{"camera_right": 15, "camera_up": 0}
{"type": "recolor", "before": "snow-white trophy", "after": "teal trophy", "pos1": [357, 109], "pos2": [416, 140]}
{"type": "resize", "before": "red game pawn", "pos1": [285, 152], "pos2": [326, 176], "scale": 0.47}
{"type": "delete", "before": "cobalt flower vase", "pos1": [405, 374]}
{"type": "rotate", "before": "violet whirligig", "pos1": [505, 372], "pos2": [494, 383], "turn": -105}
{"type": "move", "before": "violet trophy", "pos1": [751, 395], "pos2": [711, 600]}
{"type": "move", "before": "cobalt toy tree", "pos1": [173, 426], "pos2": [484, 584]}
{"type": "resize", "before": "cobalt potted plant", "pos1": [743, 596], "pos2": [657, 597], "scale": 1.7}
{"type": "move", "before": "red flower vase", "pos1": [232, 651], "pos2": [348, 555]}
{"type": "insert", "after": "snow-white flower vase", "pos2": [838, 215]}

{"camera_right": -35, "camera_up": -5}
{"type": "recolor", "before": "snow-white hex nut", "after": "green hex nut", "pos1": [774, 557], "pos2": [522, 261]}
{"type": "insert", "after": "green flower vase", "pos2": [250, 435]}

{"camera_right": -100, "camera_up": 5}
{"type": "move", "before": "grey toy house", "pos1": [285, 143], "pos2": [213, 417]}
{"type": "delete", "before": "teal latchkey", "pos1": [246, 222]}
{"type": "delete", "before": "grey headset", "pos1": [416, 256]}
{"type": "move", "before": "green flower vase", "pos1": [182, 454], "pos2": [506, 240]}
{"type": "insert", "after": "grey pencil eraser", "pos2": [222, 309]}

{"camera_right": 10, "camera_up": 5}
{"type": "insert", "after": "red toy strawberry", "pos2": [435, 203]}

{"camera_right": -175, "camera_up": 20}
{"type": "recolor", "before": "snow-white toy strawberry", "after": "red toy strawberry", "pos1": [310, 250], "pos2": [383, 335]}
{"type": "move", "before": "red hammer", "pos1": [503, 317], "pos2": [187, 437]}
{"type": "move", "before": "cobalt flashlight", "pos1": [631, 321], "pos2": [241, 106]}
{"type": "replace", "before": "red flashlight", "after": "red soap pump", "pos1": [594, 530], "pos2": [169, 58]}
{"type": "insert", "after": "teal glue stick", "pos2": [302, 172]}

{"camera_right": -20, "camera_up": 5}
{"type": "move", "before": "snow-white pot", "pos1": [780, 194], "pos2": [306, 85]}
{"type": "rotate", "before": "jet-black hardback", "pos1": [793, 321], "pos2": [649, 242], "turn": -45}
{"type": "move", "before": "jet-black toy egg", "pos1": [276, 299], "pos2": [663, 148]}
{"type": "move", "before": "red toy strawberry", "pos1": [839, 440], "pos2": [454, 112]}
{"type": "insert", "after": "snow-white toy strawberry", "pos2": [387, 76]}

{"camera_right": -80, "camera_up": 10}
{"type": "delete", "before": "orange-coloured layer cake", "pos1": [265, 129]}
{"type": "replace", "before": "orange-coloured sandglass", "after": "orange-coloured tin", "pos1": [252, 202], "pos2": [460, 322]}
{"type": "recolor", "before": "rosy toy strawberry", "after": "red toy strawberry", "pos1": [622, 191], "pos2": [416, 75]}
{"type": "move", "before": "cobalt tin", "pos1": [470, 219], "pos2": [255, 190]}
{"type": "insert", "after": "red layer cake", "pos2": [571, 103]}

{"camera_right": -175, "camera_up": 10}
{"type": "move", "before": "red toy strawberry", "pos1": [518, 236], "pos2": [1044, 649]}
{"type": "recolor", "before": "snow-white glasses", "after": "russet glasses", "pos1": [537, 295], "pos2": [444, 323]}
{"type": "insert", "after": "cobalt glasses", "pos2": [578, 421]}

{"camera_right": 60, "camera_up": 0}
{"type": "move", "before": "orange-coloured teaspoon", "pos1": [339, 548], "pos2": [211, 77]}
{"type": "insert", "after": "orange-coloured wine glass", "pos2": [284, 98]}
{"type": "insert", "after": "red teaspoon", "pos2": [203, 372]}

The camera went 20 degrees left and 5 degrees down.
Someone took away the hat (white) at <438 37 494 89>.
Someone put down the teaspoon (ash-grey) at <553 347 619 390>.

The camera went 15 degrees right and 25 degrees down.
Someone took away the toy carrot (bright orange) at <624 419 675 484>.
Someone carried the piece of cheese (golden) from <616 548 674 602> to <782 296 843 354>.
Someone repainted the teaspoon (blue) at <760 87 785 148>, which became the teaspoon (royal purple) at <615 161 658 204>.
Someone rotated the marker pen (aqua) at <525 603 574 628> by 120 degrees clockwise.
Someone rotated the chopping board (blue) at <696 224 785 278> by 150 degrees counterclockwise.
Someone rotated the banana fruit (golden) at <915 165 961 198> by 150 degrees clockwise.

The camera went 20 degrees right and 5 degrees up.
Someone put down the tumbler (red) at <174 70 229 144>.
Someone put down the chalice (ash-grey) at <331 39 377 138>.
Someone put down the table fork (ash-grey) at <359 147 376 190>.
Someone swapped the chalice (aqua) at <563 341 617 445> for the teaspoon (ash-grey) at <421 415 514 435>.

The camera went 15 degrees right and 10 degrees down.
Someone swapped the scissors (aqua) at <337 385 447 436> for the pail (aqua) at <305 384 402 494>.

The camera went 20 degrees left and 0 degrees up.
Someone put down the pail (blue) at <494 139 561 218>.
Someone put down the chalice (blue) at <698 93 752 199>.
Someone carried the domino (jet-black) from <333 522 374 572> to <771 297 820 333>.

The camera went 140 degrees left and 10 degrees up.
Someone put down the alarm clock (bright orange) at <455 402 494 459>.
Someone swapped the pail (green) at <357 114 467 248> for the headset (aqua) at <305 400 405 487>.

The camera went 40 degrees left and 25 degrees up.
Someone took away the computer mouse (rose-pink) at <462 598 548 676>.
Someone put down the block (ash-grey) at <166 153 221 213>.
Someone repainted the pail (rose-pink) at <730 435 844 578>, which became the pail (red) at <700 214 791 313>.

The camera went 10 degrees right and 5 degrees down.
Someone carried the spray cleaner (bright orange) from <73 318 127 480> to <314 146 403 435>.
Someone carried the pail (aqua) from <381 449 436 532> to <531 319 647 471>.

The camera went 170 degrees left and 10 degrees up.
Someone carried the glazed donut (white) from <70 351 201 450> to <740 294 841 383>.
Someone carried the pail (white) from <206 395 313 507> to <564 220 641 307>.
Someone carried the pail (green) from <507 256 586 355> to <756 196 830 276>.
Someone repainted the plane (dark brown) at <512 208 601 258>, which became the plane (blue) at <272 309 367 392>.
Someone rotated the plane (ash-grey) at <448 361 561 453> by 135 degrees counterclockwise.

◇ ◇ ◇

> _What is needed_: Reproduce each line of the records in which "scale" appears.

> _Task solution_:
{"type": "resize", "before": "red game pawn", "pos1": [285, 152], "pos2": [326, 176], "scale": 0.47}
{"type": "resize", "before": "cobalt potted plant", "pos1": [743, 596], "pos2": [657, 597], "scale": 1.7}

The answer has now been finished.